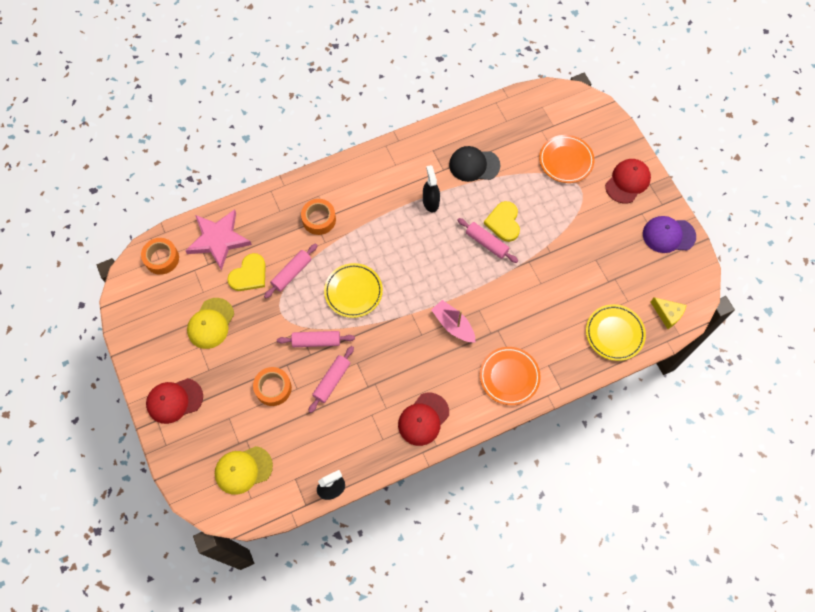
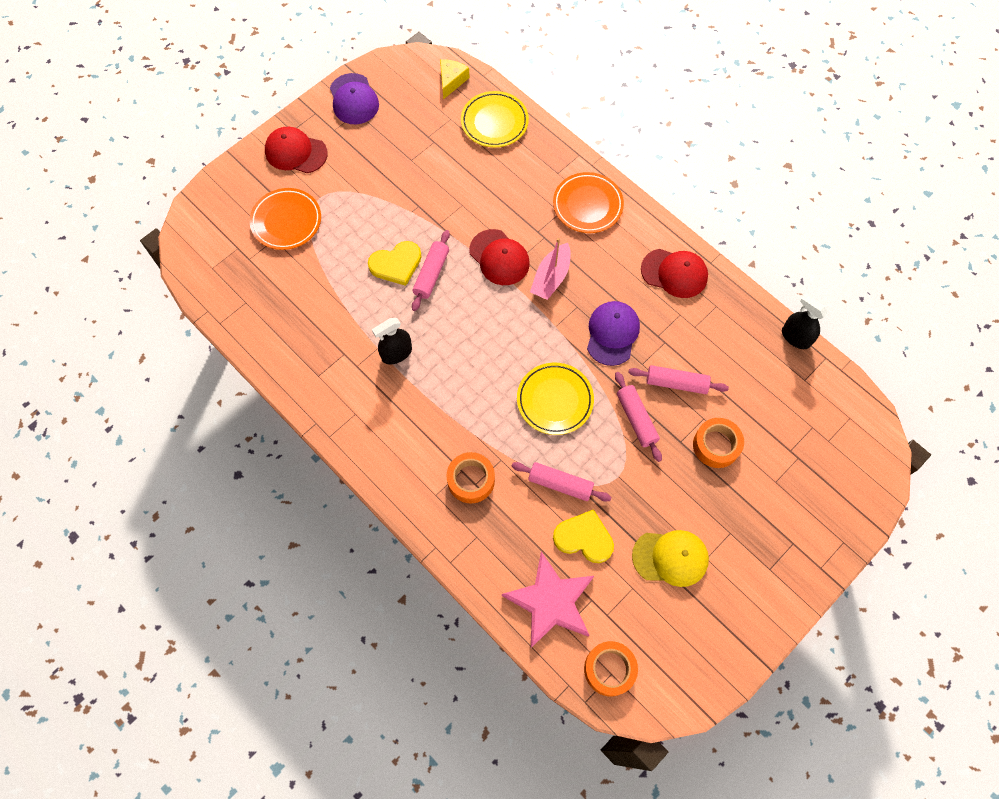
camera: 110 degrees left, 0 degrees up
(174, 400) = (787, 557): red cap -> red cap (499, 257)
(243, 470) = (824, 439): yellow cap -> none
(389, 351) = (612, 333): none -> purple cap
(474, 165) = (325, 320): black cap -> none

---

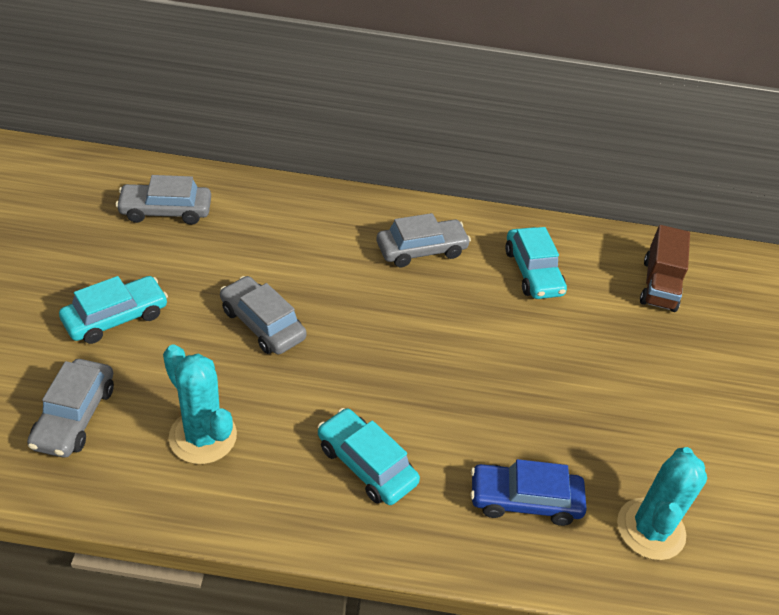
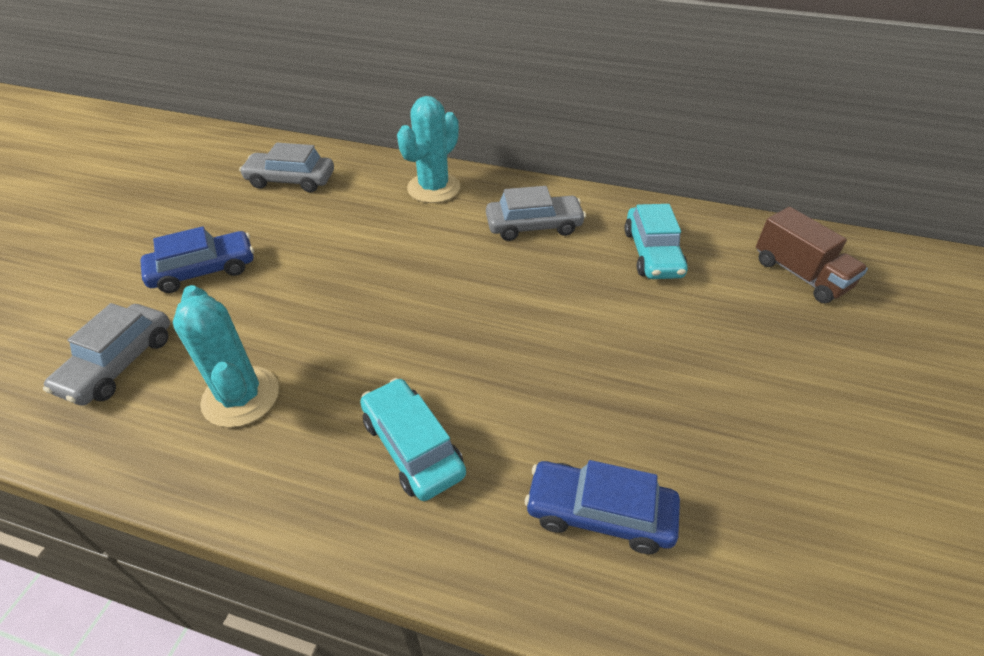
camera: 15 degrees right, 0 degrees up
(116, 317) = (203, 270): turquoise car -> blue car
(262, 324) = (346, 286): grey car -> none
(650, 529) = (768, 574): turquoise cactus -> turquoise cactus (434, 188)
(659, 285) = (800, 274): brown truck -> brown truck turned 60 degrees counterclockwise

_Task objective_:
Report the lines above that have the word "turquoise" in them.

_Response_:
(116, 317) = (203, 270): turquoise car -> blue car
(650, 529) = (768, 574): turquoise cactus -> turquoise cactus (434, 188)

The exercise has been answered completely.